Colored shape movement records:
+ + +

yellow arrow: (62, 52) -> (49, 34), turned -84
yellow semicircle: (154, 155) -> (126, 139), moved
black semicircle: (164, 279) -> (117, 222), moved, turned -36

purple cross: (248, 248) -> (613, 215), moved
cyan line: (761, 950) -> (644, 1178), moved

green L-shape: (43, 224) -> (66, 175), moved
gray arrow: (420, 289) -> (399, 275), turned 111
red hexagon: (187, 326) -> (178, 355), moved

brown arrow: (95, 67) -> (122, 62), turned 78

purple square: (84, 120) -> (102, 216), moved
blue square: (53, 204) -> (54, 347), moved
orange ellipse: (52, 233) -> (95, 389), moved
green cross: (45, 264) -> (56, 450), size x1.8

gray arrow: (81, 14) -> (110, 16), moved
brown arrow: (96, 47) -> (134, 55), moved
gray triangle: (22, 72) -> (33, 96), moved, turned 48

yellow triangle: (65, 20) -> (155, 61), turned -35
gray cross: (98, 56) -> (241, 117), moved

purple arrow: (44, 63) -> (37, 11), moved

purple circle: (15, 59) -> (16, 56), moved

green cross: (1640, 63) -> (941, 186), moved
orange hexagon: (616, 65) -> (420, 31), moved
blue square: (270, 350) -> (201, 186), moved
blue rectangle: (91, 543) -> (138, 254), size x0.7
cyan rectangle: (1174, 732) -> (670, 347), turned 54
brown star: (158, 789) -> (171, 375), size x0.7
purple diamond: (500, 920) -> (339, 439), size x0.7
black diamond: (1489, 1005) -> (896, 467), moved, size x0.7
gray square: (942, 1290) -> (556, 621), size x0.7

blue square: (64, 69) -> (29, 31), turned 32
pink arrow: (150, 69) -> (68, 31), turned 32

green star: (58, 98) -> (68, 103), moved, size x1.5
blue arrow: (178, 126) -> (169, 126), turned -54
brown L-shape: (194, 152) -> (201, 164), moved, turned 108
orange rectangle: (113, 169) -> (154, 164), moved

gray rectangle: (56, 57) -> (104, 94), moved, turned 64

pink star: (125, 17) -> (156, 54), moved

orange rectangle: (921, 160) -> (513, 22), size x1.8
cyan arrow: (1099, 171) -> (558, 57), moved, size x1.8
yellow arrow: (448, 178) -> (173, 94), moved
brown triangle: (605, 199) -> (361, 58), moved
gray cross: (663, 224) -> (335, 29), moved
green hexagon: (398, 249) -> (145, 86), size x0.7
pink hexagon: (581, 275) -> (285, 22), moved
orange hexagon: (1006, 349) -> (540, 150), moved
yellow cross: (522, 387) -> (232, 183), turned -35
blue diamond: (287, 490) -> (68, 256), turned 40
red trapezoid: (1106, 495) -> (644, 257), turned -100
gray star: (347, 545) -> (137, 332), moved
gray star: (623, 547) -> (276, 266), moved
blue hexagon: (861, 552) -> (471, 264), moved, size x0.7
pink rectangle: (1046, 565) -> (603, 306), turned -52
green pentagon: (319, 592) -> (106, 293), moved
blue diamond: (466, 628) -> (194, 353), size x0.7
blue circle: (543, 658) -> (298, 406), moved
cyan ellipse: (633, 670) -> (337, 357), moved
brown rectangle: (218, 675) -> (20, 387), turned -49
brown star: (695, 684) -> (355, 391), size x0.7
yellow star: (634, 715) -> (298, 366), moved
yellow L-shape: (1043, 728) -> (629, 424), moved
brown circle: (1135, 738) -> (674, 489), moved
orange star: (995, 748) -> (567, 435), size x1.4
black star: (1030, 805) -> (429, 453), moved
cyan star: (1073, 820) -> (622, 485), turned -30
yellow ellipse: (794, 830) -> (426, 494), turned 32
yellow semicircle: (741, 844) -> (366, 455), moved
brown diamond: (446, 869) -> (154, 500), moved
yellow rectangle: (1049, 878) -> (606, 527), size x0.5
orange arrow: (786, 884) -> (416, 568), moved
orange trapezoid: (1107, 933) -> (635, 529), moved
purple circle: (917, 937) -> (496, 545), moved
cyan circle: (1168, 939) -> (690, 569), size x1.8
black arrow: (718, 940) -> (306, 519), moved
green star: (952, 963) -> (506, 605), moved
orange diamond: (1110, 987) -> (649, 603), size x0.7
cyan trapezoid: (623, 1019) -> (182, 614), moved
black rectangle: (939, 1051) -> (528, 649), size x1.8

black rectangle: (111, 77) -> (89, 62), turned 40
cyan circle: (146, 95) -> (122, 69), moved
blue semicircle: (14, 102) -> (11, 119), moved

+ + +

Only the lines above starting at the one containing "orange hexagon: (616, 65) -> (420, 31), moved" and ending at the one containing "gray rectangle: (56, 57)", both included, are to be returned, exactly as they read.

orange hexagon: (616, 65) -> (420, 31), moved
blue square: (270, 350) -> (201, 186), moved
blue rectangle: (91, 543) -> (138, 254), size x0.7
cyan rectangle: (1174, 732) -> (670, 347), turned 54
brown star: (158, 789) -> (171, 375), size x0.7
purple diamond: (500, 920) -> (339, 439), size x0.7
black diamond: (1489, 1005) -> (896, 467), moved, size x0.7
gray square: (942, 1290) -> (556, 621), size x0.7

blue square: (64, 69) -> (29, 31), turned 32
pink arrow: (150, 69) -> (68, 31), turned 32

green star: (58, 98) -> (68, 103), moved, size x1.5
blue arrow: (178, 126) -> (169, 126), turned -54
brown L-shape: (194, 152) -> (201, 164), moved, turned 108
orange rectangle: (113, 169) -> (154, 164), moved

gray rectangle: (56, 57) -> (104, 94), moved, turned 64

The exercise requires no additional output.